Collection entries
_____
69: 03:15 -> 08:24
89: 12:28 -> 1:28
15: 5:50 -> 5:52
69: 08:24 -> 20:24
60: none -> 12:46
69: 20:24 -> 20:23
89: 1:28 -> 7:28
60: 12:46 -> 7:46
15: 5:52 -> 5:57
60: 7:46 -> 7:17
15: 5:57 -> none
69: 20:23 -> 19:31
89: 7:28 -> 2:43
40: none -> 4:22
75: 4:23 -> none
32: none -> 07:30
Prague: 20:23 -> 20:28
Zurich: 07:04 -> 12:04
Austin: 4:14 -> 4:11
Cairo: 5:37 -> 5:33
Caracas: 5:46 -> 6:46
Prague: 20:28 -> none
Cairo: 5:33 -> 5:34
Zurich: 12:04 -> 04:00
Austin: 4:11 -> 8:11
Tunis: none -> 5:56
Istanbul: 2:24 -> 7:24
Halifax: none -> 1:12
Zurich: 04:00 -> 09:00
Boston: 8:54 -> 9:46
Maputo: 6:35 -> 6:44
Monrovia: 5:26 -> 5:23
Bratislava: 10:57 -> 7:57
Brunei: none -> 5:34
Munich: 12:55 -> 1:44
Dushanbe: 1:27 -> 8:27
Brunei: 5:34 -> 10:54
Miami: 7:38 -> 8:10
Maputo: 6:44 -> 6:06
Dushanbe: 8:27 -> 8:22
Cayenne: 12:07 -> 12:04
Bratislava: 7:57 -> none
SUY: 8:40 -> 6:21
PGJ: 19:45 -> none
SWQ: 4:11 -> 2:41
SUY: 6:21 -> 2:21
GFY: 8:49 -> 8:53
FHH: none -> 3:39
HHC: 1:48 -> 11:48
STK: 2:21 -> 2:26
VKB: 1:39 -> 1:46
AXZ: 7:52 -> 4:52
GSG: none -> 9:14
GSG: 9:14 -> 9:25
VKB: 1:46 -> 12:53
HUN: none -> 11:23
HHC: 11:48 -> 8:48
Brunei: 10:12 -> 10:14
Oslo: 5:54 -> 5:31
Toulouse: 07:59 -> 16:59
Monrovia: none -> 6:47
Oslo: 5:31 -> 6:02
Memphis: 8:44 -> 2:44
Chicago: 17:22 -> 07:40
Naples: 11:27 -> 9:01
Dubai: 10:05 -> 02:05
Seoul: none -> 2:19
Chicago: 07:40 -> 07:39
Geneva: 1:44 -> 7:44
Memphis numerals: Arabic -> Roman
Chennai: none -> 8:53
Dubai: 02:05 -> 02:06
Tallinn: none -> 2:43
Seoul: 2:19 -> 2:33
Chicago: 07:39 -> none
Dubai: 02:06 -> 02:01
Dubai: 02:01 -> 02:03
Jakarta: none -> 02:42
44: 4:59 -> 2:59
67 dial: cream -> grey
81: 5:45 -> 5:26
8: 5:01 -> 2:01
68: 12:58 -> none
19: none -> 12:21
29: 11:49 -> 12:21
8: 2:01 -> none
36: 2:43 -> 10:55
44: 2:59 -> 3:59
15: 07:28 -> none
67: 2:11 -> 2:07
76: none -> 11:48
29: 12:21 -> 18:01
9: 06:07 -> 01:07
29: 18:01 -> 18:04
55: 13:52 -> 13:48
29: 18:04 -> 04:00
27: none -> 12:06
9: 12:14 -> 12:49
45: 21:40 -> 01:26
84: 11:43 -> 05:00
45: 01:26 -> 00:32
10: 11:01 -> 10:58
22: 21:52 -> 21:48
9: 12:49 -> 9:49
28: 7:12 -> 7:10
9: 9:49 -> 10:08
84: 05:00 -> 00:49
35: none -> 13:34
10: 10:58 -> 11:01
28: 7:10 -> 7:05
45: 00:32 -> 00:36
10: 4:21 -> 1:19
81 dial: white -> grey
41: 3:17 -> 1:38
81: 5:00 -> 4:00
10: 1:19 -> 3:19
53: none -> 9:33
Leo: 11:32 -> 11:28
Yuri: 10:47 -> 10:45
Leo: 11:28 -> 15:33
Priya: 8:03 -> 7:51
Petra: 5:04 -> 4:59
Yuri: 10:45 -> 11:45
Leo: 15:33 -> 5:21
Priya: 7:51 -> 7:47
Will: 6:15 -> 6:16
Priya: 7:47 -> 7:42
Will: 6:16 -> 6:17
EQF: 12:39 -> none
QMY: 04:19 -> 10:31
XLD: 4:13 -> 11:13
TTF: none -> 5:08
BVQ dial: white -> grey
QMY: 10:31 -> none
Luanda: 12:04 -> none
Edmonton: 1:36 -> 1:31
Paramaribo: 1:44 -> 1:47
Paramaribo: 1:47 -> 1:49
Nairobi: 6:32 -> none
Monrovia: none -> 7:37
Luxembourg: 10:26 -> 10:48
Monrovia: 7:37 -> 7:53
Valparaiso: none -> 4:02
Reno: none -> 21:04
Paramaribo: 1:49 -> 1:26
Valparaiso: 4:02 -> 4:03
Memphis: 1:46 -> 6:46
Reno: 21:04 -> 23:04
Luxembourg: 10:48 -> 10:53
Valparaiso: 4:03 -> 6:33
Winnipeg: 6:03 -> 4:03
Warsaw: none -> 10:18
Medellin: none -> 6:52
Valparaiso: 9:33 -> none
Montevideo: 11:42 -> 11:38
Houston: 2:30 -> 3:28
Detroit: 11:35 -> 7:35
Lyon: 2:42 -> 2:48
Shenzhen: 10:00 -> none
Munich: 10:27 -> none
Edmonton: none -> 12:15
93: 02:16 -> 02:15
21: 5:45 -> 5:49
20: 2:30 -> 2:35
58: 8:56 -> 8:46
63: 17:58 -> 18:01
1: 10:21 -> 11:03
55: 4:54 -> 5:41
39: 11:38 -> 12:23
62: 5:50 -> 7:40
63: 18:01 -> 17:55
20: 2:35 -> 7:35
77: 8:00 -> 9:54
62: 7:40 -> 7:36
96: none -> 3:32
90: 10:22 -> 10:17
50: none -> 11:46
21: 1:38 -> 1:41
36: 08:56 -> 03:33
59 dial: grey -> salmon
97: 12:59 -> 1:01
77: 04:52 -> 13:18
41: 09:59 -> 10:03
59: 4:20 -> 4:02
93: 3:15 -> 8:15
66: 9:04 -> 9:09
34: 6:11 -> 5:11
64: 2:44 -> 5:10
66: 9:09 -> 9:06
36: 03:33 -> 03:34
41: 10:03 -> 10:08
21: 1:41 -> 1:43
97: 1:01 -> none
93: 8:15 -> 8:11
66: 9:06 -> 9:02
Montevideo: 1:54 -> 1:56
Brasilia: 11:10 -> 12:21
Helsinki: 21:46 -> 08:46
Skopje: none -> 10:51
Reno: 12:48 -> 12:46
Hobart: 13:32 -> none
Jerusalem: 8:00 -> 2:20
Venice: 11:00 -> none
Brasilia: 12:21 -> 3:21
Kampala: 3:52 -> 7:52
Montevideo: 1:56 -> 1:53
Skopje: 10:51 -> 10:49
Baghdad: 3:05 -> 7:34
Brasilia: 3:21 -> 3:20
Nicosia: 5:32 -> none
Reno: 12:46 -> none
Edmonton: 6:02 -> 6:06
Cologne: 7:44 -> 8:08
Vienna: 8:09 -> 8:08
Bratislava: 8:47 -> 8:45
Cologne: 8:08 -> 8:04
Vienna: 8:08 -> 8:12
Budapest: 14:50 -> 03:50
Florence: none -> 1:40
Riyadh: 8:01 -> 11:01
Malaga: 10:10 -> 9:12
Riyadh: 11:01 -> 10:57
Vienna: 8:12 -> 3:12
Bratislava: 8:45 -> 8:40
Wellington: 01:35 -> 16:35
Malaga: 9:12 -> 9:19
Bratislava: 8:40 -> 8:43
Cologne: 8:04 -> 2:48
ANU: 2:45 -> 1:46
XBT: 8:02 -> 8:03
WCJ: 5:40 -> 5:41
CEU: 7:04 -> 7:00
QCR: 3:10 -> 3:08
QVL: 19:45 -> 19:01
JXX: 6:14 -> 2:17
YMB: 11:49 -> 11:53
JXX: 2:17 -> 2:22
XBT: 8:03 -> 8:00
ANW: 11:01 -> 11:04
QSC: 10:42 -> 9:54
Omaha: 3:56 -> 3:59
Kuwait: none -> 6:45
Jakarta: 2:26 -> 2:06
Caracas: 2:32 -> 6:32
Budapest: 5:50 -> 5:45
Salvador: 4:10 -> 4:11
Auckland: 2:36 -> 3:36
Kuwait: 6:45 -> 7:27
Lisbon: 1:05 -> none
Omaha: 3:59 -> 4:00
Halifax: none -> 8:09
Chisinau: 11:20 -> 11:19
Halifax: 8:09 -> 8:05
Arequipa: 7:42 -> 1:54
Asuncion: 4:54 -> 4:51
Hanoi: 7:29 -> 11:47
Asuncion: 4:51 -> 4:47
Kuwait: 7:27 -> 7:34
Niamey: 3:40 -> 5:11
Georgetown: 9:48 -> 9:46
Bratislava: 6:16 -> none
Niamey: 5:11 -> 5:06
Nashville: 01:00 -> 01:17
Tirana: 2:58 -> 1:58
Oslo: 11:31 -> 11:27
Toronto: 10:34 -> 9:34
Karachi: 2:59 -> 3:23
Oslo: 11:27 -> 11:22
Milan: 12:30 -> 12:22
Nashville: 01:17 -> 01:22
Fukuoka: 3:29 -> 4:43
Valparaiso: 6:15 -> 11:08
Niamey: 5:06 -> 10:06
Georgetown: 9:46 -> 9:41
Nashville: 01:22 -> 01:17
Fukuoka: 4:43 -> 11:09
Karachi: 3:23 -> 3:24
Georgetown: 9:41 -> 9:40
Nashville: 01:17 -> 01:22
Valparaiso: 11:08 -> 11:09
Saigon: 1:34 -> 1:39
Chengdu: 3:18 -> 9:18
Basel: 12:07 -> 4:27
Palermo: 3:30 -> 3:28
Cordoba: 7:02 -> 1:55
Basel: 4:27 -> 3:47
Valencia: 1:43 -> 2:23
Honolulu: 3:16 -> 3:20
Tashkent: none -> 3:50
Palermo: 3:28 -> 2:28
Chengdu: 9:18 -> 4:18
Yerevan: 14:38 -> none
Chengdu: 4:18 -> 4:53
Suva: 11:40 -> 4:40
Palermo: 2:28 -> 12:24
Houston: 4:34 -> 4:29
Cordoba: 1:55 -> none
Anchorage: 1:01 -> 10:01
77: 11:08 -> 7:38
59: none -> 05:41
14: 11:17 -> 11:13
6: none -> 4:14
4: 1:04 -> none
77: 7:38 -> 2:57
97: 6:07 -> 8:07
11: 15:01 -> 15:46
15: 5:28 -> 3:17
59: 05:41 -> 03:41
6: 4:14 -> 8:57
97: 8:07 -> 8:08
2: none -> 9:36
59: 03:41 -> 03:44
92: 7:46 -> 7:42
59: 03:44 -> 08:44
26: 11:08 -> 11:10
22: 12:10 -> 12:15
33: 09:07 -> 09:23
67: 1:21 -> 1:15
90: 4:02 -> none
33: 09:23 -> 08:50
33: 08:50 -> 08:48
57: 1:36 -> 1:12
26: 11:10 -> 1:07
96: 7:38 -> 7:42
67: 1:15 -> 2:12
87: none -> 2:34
_____
_YOUR GOAL_:
Pick out every line in the entries above that contains the word "Budapest", and copy each such line in full.

_SOLUTION TO THE PROBLEM_:
Budapest: 14:50 -> 03:50
Budapest: 5:50 -> 5:45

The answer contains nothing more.